▸ **How to complete this task**: Begin with the line that contains "was: GREEN LAMP" and transcribe each line after it, up to and including the last line of the listing below.

***

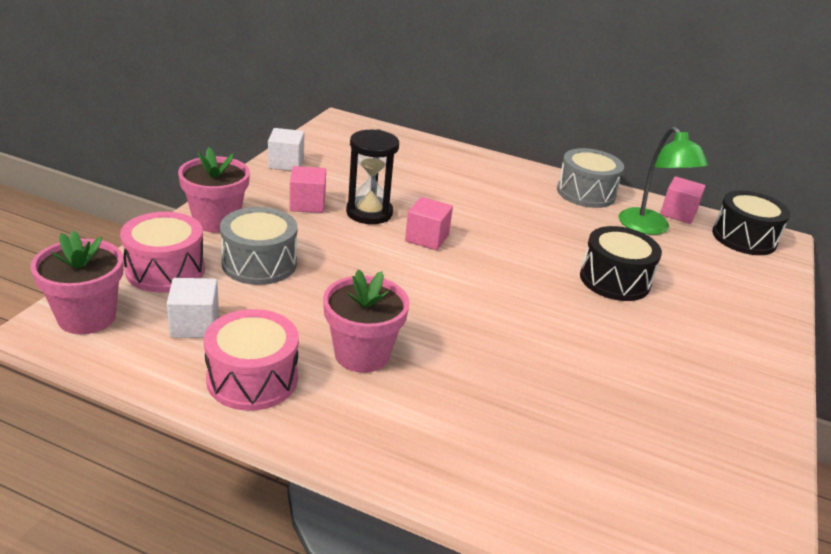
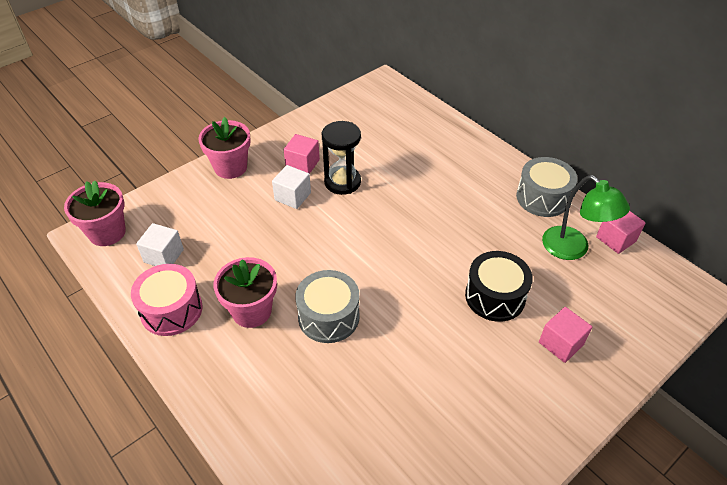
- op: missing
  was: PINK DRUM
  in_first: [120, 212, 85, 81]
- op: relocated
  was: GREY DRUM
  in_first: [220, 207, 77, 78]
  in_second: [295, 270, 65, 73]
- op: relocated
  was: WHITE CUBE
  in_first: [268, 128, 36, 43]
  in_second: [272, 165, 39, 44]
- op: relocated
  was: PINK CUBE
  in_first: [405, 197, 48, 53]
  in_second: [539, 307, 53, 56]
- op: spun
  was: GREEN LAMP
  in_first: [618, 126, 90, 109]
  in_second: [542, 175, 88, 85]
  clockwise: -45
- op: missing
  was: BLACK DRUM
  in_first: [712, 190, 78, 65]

***

▸ **Exercise answer**:
  was: GREEN LAMP
  in_first: [618, 126, 90, 109]
  in_second: [542, 175, 88, 85]
  clockwise: -45
- op: missing
  was: BLACK DRUM
  in_first: [712, 190, 78, 65]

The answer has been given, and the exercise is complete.